Every line below that holds the string "duck" should be copied.

--- START ---

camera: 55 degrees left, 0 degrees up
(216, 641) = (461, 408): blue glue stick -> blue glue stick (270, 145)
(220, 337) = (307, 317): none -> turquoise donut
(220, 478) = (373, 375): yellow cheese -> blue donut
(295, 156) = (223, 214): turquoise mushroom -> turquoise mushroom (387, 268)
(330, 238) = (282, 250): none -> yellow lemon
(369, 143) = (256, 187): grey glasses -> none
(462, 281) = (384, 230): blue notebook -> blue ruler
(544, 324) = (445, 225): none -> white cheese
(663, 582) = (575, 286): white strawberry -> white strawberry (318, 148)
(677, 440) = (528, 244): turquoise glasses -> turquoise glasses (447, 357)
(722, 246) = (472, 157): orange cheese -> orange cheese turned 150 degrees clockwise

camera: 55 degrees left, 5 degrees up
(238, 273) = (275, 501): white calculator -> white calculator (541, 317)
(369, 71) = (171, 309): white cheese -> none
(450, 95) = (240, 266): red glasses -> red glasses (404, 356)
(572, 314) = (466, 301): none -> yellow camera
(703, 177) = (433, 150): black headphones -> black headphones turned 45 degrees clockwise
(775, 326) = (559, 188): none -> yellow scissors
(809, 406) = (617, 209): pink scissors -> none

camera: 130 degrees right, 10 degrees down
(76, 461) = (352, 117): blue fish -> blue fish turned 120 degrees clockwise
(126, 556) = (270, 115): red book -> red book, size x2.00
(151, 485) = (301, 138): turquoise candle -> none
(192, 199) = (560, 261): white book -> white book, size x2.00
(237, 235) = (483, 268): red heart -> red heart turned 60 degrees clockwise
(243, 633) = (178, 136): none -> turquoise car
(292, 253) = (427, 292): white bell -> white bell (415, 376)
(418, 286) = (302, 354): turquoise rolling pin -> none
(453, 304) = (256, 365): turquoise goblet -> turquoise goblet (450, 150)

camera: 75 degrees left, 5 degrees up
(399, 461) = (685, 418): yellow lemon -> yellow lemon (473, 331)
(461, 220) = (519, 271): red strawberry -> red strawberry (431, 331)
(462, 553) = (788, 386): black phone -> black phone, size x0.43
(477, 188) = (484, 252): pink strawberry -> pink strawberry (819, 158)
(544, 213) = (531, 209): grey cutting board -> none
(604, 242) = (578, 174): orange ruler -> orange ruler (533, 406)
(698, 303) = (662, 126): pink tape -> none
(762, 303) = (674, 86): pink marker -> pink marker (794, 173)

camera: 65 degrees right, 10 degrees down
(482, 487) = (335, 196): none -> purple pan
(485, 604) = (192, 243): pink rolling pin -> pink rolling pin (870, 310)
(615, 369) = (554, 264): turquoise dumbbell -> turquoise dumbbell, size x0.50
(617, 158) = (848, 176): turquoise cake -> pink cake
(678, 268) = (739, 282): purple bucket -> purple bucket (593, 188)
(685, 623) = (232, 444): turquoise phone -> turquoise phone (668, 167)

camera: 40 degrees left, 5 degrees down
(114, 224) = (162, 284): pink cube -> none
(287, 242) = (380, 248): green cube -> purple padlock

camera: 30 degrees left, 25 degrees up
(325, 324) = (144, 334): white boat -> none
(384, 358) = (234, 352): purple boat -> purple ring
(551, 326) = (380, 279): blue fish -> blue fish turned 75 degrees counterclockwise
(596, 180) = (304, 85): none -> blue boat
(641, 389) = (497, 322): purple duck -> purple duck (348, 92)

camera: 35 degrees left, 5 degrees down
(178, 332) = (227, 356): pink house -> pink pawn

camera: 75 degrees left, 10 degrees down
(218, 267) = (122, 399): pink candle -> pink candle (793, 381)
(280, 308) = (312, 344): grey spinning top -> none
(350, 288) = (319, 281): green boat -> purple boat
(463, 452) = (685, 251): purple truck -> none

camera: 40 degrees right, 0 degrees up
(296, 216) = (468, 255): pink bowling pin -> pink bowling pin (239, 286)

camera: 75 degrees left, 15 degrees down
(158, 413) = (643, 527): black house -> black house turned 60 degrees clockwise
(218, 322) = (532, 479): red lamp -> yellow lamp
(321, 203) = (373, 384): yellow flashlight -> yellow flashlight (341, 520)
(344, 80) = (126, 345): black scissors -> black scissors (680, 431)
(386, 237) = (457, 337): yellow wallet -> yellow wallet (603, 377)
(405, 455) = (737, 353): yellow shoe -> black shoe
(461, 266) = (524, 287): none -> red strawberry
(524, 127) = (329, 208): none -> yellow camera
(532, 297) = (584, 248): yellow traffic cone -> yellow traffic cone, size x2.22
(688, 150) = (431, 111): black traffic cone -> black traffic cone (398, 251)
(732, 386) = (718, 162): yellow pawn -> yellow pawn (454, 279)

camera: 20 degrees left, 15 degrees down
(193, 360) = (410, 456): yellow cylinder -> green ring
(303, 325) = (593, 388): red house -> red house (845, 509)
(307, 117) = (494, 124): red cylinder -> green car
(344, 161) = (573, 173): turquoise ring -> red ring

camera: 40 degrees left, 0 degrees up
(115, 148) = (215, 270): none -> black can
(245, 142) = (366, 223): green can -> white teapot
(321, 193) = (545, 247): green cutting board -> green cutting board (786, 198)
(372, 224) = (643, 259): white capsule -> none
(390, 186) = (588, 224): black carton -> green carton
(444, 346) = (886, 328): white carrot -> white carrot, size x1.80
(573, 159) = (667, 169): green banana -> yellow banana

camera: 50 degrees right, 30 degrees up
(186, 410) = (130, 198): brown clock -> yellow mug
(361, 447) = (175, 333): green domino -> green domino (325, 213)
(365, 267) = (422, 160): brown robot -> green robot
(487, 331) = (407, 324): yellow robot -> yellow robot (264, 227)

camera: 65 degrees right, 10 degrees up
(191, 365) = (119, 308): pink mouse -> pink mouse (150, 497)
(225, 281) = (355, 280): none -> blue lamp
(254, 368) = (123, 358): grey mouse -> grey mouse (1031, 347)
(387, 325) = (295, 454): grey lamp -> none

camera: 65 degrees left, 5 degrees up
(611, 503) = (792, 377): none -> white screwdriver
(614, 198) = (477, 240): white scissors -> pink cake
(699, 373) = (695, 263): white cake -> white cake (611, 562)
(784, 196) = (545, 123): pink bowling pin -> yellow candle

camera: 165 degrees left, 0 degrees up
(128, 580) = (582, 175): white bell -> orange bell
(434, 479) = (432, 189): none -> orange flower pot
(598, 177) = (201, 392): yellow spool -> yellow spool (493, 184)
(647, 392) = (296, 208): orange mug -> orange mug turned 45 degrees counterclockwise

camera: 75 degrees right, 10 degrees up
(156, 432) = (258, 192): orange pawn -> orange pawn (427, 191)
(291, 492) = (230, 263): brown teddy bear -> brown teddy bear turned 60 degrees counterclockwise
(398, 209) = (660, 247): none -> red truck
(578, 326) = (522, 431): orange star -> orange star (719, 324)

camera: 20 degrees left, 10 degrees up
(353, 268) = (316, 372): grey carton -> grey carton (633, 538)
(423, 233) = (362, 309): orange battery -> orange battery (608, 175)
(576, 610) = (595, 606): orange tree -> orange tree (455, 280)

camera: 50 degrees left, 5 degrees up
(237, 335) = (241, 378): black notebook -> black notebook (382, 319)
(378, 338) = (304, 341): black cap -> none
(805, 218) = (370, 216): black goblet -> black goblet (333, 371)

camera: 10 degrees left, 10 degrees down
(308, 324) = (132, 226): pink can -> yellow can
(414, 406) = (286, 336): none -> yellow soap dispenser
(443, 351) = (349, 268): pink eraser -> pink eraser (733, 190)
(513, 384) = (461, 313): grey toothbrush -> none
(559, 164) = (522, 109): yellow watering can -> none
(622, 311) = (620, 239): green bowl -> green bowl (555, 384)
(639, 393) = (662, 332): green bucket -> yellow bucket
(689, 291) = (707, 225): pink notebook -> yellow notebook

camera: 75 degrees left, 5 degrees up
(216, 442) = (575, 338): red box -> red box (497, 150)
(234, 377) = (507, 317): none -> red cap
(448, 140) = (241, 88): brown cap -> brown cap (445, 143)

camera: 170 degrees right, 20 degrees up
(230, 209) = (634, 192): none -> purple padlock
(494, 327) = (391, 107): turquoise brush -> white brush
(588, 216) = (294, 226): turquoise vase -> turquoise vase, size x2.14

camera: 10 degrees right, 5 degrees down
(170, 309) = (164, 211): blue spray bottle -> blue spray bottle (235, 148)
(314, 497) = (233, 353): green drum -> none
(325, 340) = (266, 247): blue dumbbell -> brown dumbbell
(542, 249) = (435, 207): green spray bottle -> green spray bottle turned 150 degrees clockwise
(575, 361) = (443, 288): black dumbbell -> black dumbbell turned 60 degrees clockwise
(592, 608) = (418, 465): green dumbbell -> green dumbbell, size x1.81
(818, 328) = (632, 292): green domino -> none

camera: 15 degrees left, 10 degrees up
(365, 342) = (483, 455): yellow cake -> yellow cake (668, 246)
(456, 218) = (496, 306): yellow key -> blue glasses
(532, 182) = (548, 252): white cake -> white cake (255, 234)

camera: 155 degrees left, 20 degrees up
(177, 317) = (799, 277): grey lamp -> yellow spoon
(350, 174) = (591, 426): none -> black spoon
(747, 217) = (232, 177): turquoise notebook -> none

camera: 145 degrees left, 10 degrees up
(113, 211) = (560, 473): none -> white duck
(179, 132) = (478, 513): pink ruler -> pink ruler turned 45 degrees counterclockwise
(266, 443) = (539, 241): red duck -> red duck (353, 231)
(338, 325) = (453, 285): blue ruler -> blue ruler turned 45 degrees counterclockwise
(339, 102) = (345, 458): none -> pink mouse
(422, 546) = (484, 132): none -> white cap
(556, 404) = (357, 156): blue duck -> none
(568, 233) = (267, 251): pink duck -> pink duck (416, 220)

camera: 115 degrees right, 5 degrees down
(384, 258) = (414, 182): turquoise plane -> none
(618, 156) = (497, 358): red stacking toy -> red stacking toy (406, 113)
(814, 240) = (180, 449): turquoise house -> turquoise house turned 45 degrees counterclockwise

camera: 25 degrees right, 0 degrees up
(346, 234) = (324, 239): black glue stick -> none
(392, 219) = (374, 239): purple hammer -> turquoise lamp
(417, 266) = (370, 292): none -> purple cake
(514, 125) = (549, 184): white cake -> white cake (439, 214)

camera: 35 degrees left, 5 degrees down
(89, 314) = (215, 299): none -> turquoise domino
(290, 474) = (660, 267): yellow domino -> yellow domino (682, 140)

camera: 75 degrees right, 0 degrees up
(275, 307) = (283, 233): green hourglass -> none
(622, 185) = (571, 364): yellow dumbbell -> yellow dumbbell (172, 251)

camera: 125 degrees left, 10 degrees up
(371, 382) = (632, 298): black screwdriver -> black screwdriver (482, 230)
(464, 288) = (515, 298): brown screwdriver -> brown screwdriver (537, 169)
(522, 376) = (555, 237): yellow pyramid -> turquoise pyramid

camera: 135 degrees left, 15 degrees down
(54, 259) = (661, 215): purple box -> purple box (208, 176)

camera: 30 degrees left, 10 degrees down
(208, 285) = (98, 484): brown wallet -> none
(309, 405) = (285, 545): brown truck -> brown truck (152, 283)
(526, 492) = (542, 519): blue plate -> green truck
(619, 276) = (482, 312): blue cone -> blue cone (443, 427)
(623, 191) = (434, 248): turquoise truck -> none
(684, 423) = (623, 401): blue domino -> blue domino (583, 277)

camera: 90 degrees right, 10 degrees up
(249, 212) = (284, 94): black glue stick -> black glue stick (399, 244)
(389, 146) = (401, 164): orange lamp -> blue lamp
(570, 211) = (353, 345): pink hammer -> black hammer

--- END ---

→ **Expected answer**:
(641, 389) = (497, 322): purple duck -> purple duck (348, 92)
(113, 211) = (560, 473): none -> white duck
(266, 443) = (539, 241): red duck -> red duck (353, 231)
(556, 404) = (357, 156): blue duck -> none
(568, 233) = (267, 251): pink duck -> pink duck (416, 220)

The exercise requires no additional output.